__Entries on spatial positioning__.

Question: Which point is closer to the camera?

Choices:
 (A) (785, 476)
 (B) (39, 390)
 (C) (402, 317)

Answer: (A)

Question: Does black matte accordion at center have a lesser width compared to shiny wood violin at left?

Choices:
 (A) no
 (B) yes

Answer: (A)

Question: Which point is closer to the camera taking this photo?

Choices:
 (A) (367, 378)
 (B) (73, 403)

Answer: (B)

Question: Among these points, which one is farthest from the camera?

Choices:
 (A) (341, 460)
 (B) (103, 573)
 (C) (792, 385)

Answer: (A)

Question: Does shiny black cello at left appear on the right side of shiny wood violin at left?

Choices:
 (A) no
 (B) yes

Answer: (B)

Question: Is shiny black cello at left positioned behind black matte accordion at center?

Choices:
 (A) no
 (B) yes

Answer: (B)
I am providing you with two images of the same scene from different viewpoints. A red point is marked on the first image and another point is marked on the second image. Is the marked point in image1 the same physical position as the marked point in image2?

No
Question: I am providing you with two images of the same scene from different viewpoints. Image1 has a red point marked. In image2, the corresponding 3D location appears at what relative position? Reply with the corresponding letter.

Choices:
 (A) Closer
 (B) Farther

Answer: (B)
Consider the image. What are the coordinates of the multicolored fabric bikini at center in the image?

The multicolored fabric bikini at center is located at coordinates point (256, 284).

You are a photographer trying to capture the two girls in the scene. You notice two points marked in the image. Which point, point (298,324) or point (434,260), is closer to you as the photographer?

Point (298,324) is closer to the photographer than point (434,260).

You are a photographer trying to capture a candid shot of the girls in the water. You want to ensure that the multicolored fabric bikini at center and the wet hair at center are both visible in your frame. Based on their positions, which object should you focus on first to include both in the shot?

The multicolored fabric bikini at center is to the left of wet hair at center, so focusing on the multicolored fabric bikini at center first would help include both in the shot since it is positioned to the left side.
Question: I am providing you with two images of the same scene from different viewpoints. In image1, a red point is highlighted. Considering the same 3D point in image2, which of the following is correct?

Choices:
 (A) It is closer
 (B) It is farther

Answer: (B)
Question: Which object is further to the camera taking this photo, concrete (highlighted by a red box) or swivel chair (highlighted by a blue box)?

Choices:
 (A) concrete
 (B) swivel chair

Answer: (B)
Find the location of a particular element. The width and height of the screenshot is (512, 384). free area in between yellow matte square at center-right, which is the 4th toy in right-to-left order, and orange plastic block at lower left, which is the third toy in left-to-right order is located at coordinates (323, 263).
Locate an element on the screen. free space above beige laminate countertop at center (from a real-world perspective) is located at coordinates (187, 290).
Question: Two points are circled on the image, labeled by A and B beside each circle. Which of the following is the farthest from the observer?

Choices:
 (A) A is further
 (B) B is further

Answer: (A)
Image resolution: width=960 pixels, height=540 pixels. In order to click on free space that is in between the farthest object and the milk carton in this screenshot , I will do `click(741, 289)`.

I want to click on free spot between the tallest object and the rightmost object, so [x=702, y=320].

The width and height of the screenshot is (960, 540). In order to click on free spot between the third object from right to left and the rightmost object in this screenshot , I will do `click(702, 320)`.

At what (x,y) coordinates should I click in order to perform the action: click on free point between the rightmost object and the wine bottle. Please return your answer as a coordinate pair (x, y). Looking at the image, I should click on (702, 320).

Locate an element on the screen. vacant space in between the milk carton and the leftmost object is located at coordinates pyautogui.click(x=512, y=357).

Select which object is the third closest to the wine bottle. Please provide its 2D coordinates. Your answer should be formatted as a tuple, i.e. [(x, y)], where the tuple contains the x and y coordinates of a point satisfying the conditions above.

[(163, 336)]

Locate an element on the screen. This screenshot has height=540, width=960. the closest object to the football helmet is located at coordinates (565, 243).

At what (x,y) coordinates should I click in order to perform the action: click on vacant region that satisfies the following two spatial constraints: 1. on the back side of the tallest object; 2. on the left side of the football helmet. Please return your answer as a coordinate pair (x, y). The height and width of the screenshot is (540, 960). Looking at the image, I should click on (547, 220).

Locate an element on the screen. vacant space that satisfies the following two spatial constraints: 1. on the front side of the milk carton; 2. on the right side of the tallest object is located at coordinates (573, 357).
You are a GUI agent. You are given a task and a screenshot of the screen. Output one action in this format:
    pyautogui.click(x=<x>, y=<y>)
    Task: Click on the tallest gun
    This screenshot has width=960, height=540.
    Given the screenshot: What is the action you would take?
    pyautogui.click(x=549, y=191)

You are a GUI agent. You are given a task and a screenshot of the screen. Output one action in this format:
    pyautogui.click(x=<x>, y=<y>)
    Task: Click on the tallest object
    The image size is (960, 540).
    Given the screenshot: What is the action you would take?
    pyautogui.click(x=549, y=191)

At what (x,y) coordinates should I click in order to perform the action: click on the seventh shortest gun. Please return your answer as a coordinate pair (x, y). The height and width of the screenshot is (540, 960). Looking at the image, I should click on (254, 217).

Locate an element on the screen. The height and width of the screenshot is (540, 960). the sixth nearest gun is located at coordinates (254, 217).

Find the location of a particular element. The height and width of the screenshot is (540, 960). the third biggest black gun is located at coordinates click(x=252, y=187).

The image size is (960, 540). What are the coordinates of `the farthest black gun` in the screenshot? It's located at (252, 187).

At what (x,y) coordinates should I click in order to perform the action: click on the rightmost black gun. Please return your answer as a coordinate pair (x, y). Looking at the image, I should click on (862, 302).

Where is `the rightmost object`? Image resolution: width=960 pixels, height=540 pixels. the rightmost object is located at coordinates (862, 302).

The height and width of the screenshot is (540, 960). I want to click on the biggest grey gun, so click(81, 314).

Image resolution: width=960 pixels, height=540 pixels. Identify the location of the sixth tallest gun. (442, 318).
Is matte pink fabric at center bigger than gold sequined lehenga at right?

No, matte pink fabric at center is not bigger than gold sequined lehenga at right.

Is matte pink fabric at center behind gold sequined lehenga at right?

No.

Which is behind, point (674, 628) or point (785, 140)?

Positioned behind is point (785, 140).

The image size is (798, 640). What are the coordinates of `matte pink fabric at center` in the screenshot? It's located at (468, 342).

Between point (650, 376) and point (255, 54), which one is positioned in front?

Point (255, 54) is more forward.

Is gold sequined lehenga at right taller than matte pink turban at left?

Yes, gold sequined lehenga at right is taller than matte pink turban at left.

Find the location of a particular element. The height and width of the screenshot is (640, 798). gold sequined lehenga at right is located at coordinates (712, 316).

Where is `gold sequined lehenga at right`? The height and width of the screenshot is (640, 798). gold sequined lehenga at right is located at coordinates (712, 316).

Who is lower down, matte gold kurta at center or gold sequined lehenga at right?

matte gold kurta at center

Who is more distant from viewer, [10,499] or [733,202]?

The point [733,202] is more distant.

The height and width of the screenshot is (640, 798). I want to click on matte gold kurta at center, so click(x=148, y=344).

__Task objective__. Please update the lines above, replacing "shiny wood violin" with "glossy wood violin" wherever it occurs. Leave everything else unchanged.

__Full answer__.
Question: Which point is closer to the camera?

Choices:
 (A) (785, 476)
 (B) (39, 390)
 (C) (402, 317)

Answer: (A)

Question: Does black matte accordion at center have a lesser width compared to glossy wood violin at left?

Choices:
 (A) no
 (B) yes

Answer: (A)

Question: Which point is closer to the camera taking this photo?

Choices:
 (A) (367, 378)
 (B) (73, 403)

Answer: (B)

Question: Among these points, which one is farthest from the camera?

Choices:
 (A) (341, 460)
 (B) (103, 573)
 (C) (792, 385)

Answer: (A)

Question: Does shiny black cello at left appear on the right side of glossy wood violin at left?

Choices:
 (A) no
 (B) yes

Answer: (B)

Question: Is shiny black cello at left positioned behind black matte accordion at center?

Choices:
 (A) no
 (B) yes

Answer: (B)
I am providing you with two images of the same scene from different viewpoints. A red point is marked on the first image and another point is marked on the second image. Is the marked point in image1 the same physical position as the marked point in image2?

No
Question: I am providing you with two images of the same scene from different viewpoints. Image1 has a red point marked. In image2, the corresponding 3D location appears at what relative position? Reply with the corresponding letter.

Choices:
 (A) Closer
 (B) Farther

Answer: (B)
Consider the image. What are the coordinates of the multicolored fabric bikini at center in the image?

The multicolored fabric bikini at center is located at coordinates point (256, 284).

You are a photographer trying to capture the two girls in the scene. You notice two points marked in the image. Which point, point (298,324) or point (434,260), is closer to you as the photographer?

Point (298,324) is closer to the photographer than point (434,260).

You are a photographer trying to capture a candid shot of the girls in the water. You want to ensure that the multicolored fabric bikini at center and the wet hair at center are both visible in your frame. Based on their positions, which object should you focus on first to include both in the shot?

The multicolored fabric bikini at center is to the left of wet hair at center, so focusing on the multicolored fabric bikini at center first would help include both in the shot since it is positioned to the left side.
Question: I am providing you with two images of the same scene from different viewpoints. In image1, a red point is highlighted. Considering the same 3D point in image2, which of the following is correct?

Choices:
 (A) It is closer
 (B) It is farther

Answer: (B)
Question: Which object is further to the camera taking this photo, concrete (highlighted by a red box) or swivel chair (highlighted by a blue box)?

Choices:
 (A) concrete
 (B) swivel chair

Answer: (B)
Find the location of a particular element. The width and height of the screenshot is (512, 384). free area in between yellow matte square at center-right, which is the 4th toy in right-to-left order, and orange plastic block at lower left, which is the third toy in left-to-right order is located at coordinates (323, 263).
Locate an element on the screen. free space above beige laminate countertop at center (from a real-world perspective) is located at coordinates (187, 290).
Question: Two points are circled on the image, labeled by A and B beside each circle. Which of the following is the farthest from the observer?

Choices:
 (A) A is further
 (B) B is further

Answer: (A)
Image resolution: width=960 pixels, height=540 pixels. In order to click on free space that is in between the farthest object and the milk carton in this screenshot , I will do `click(741, 289)`.

I want to click on free spot between the tallest object and the rightmost object, so [x=702, y=320].

The width and height of the screenshot is (960, 540). In order to click on free spot between the third object from right to left and the rightmost object in this screenshot , I will do `click(702, 320)`.

At what (x,y) coordinates should I click in order to perform the action: click on free point between the rightmost object and the wine bottle. Please return your answer as a coordinate pair (x, y). Looking at the image, I should click on (702, 320).

Locate an element on the screen. vacant space in between the milk carton and the leftmost object is located at coordinates pyautogui.click(x=512, y=357).

Select which object is the third closest to the wine bottle. Please provide its 2D coordinates. Your answer should be formatted as a tuple, i.e. [(x, y)], where the tuple contains the x and y coordinates of a point satisfying the conditions above.

[(163, 336)]

Locate an element on the screen. This screenshot has height=540, width=960. the closest object to the football helmet is located at coordinates (565, 243).

At what (x,y) coordinates should I click in order to perform the action: click on vacant region that satisfies the following two spatial constraints: 1. on the back side of the tallest object; 2. on the left side of the football helmet. Please return your answer as a coordinate pair (x, y). The height and width of the screenshot is (540, 960). Looking at the image, I should click on (547, 220).

Locate an element on the screen. vacant space that satisfies the following two spatial constraints: 1. on the front side of the milk carton; 2. on the right side of the tallest object is located at coordinates (573, 357).
You are a GUI agent. You are given a task and a screenshot of the screen. Output one action in this format:
    pyautogui.click(x=<x>, y=<y>)
    Task: Click on the tallest gun
    This screenshot has width=960, height=540.
    Given the screenshot: What is the action you would take?
    pyautogui.click(x=549, y=191)

You are a GUI agent. You are given a task and a screenshot of the screen. Output one action in this format:
    pyautogui.click(x=<x>, y=<y>)
    Task: Click on the tallest object
    The image size is (960, 540).
    Given the screenshot: What is the action you would take?
    pyautogui.click(x=549, y=191)

At what (x,y) coordinates should I click in order to perform the action: click on the seventh shortest gun. Please return your answer as a coordinate pair (x, y). The height and width of the screenshot is (540, 960). Looking at the image, I should click on (254, 217).

Locate an element on the screen. The height and width of the screenshot is (540, 960). the sixth nearest gun is located at coordinates (254, 217).

Find the location of a particular element. The height and width of the screenshot is (540, 960). the third biggest black gun is located at coordinates click(x=252, y=187).

The image size is (960, 540). What are the coordinates of `the farthest black gun` in the screenshot? It's located at (252, 187).

At what (x,y) coordinates should I click in order to perform the action: click on the rightmost black gun. Please return your answer as a coordinate pair (x, y). Looking at the image, I should click on (862, 302).

Where is `the rightmost object`? Image resolution: width=960 pixels, height=540 pixels. the rightmost object is located at coordinates (862, 302).

The height and width of the screenshot is (540, 960). I want to click on the biggest grey gun, so click(81, 314).

Image resolution: width=960 pixels, height=540 pixels. Identify the location of the sixth tallest gun. (442, 318).
Is matte pink fabric at center bigger than gold sequined lehenga at right?

No, matte pink fabric at center is not bigger than gold sequined lehenga at right.

Is matte pink fabric at center behind gold sequined lehenga at right?

No.

Which is behind, point (674, 628) or point (785, 140)?

Positioned behind is point (785, 140).

The image size is (798, 640). What are the coordinates of `matte pink fabric at center` in the screenshot? It's located at (468, 342).

Between point (650, 376) and point (255, 54), which one is positioned in front?

Point (255, 54) is more forward.

Is gold sequined lehenga at right taller than matte pink turban at left?

Yes, gold sequined lehenga at right is taller than matte pink turban at left.

Find the location of a particular element. The height and width of the screenshot is (640, 798). gold sequined lehenga at right is located at coordinates (712, 316).

Where is `gold sequined lehenga at right`? The height and width of the screenshot is (640, 798). gold sequined lehenga at right is located at coordinates (712, 316).

Who is lower down, matte gold kurta at center or gold sequined lehenga at right?

matte gold kurta at center

Who is more distant from viewer, [10,499] or [733,202]?

The point [733,202] is more distant.

The height and width of the screenshot is (640, 798). I want to click on matte gold kurta at center, so click(x=148, y=344).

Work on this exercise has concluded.